Action item: Look through the material below and copy exactly the lines from the line with "(565, 409) = (622, 267): none" to the line with "(303, 170) = (371, 144): brown", those two lines included.

Provided material:
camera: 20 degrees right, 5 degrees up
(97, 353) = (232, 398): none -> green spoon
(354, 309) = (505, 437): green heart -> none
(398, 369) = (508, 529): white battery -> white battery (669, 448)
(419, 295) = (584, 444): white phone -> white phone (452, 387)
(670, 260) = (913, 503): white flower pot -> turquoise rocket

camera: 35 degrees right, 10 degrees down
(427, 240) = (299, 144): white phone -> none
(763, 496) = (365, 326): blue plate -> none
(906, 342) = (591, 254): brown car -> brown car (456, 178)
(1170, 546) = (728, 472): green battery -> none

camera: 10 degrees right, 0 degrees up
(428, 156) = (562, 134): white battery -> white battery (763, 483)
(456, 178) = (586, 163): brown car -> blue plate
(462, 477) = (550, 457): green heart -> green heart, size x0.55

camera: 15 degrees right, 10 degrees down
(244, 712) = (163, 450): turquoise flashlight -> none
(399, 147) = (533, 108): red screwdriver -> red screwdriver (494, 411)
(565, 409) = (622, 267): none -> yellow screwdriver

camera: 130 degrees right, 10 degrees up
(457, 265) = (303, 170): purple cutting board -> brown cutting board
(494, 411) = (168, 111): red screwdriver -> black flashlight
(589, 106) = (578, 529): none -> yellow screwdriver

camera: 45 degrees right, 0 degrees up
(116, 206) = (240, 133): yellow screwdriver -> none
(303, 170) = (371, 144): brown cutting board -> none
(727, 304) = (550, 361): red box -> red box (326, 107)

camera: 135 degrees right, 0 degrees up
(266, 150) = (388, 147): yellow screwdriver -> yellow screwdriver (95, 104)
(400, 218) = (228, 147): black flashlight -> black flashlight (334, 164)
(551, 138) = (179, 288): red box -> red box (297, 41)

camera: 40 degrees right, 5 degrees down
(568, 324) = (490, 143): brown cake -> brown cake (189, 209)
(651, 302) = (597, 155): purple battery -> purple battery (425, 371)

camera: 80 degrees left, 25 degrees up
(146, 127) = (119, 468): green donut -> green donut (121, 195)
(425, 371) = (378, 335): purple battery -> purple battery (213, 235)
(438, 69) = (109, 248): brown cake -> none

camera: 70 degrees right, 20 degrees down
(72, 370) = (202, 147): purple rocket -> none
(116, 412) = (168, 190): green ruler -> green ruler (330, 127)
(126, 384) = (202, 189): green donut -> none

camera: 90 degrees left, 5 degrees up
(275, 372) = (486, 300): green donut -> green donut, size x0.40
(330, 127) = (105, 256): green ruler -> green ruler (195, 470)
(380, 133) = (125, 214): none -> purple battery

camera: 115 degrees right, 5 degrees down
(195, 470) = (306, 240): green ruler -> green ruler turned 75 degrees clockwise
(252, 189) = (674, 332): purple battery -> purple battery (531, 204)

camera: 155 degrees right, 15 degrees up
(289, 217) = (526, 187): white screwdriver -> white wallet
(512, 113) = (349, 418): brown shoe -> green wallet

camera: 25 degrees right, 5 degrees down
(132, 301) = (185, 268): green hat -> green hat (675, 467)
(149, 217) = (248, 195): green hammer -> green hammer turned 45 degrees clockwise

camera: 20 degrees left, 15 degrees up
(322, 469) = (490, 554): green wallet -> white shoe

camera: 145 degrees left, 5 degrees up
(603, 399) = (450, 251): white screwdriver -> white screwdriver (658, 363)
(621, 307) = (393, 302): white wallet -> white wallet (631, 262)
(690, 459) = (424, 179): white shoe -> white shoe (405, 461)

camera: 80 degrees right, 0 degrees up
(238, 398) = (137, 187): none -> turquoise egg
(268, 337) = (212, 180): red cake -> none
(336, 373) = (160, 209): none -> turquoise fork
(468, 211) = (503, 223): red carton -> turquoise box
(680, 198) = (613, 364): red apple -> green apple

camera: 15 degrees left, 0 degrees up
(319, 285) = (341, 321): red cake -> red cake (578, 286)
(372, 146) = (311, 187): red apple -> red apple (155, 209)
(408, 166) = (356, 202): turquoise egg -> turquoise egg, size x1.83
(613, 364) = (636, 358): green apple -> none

Solution for this exercise:
(565, 409) = (622, 267): none -> yellow screwdriver

camera: 130 degrees right, 10 degrees up
(457, 265) = (303, 170): purple cutting board -> brown cutting board
(494, 411) = (168, 111): red screwdriver -> black flashlight
(589, 106) = (578, 529): none -> yellow screwdriver

camera: 45 degrees right, 0 degrees up
(116, 206) = (240, 133): yellow screwdriver -> none
(303, 170) = (371, 144): brown cutting board -> none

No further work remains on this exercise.